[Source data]
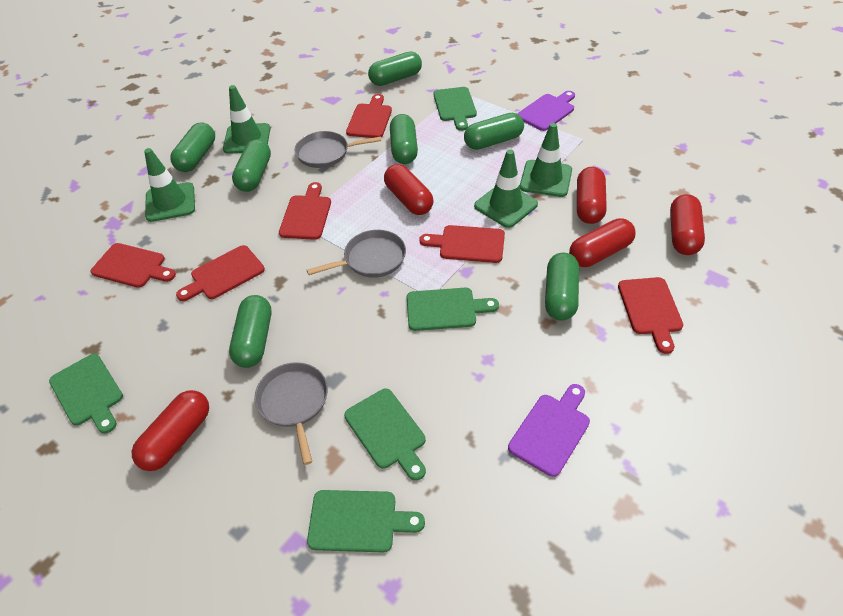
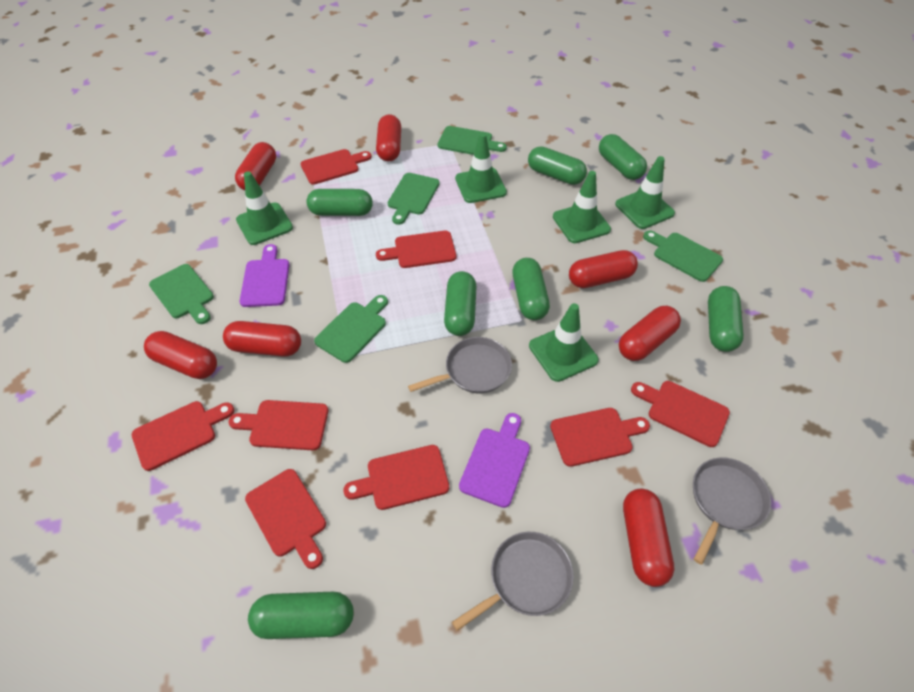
green traffic cone: 4 -> 5
red capsule: 5 -> 7
red cutting board: 6 -> 8

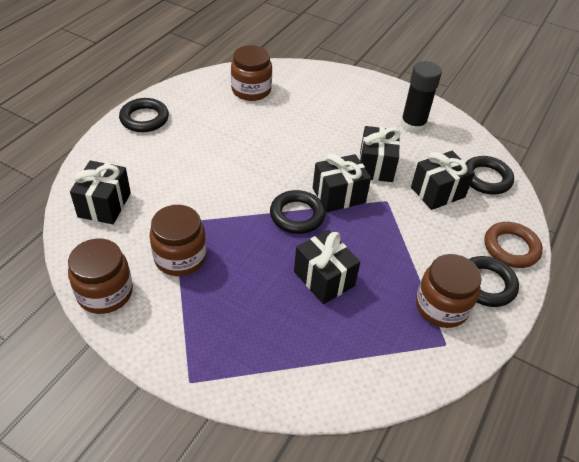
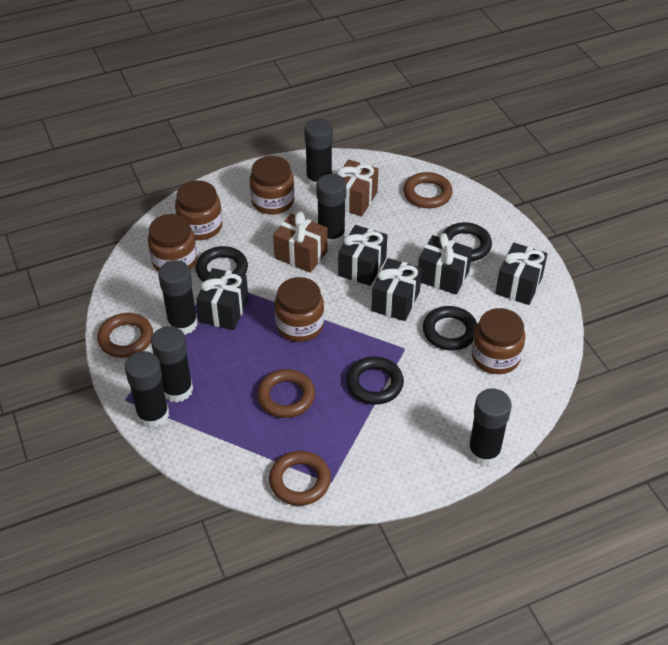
black glue stick: 1 -> 6
brown gift: 0 -> 2
brown jar: 4 -> 5
brown ring: 1 -> 4

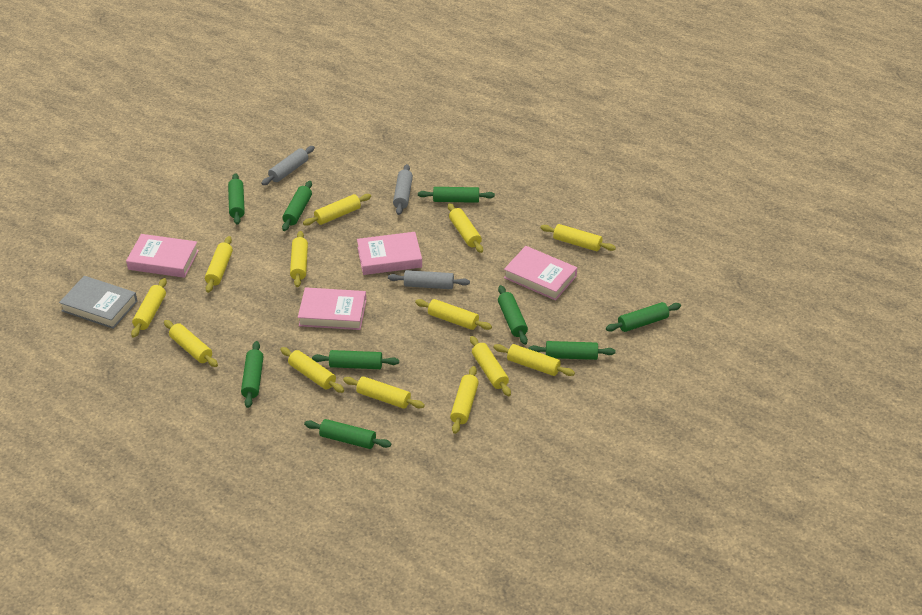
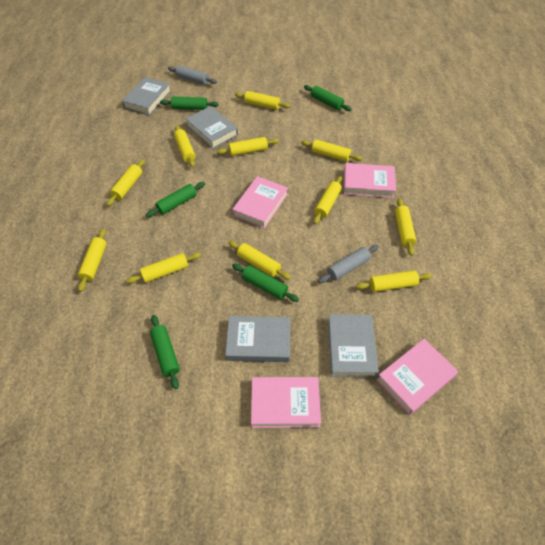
green rolling pin: 9 -> 5
grey book: 1 -> 4
grey rolling pin: 3 -> 2
yellow rolling pin: 13 -> 11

> [TRY IT]
Leaving the pictures out, set down exactly the lines from the one with "brown jar: 4 -> 5" through the end of the records.

> [ANSWER TO THIS EXERCISE]
brown jar: 4 -> 5
brown ring: 1 -> 4

green rolling pin: 9 -> 5
grey book: 1 -> 4
grey rolling pin: 3 -> 2
yellow rolling pin: 13 -> 11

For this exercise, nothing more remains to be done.